- **Try it**:
Would you reproduce, word for word, only the lines running from the top of the data through the line containing "The TurquoisePan at", and none of the pictures?

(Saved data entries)
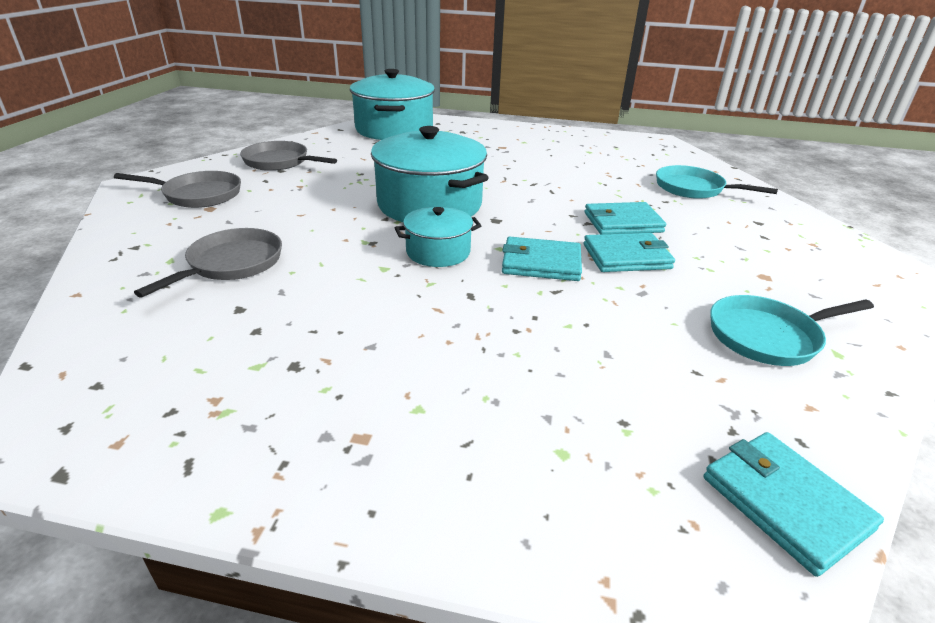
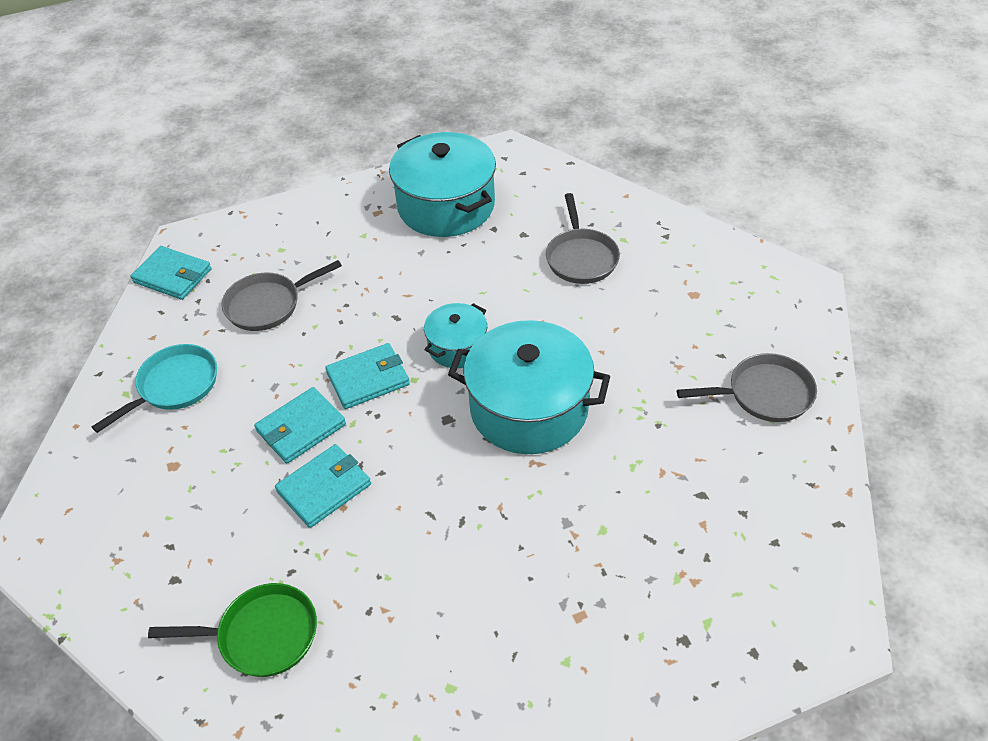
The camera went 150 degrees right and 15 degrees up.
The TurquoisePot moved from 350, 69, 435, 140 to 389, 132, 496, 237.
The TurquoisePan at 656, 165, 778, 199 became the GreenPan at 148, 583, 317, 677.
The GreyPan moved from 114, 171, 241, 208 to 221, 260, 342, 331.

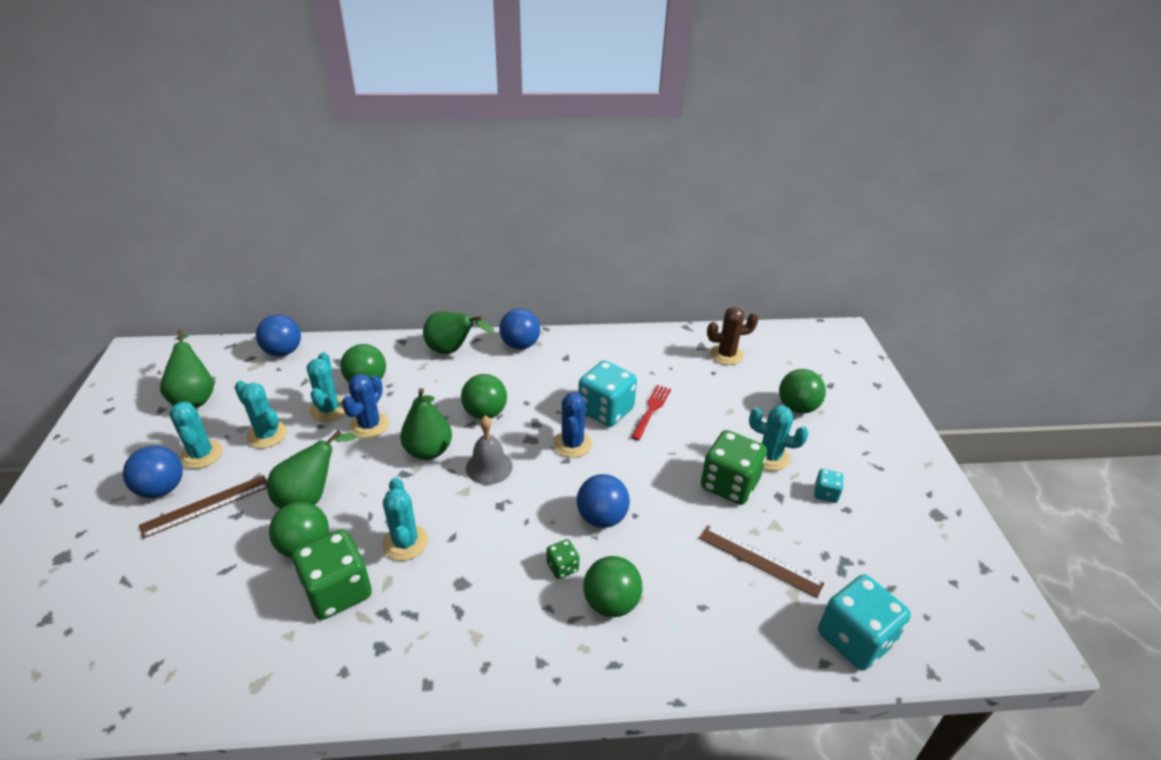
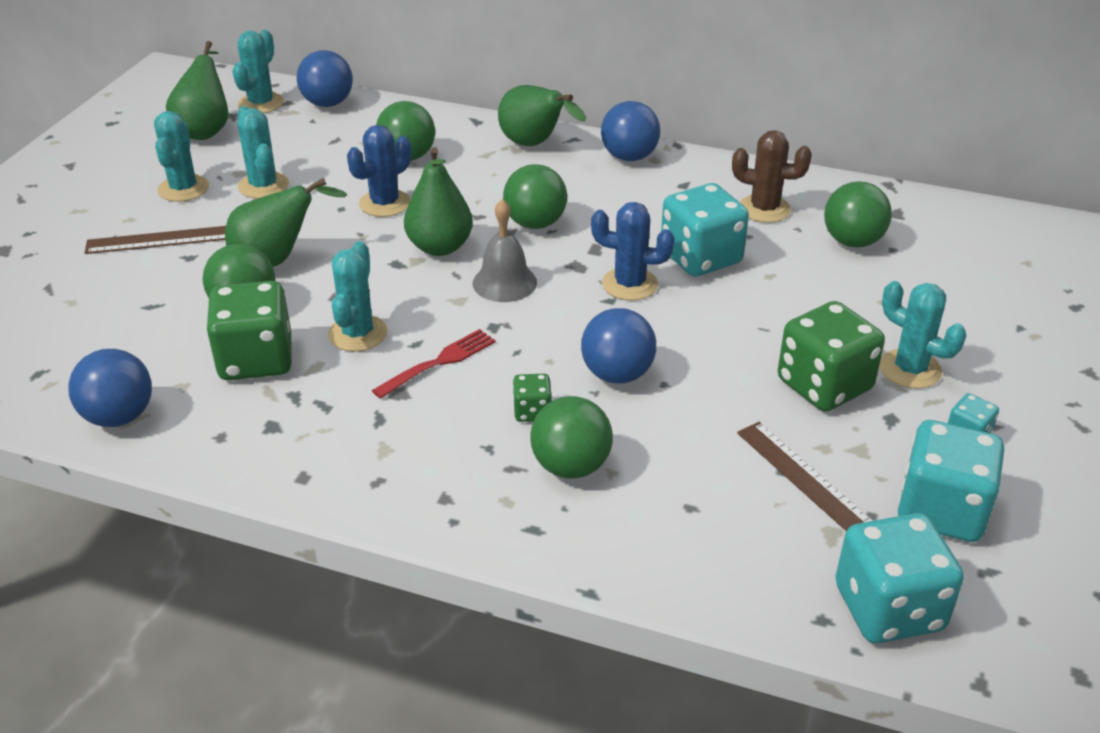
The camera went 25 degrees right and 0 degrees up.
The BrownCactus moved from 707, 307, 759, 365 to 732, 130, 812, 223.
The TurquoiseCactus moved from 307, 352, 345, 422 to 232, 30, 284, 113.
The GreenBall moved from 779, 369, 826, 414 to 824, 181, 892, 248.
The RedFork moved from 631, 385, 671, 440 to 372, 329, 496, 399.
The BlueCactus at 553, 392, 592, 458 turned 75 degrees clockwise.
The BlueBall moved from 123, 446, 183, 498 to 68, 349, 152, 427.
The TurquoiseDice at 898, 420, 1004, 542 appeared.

- **Response box**:
The camera went 150 degrees right and 15 degrees up.
The TurquoisePot moved from 350, 69, 435, 140 to 389, 132, 496, 237.
The TurquoisePan at 656, 165, 778, 199 became the GreenPan at 148, 583, 317, 677.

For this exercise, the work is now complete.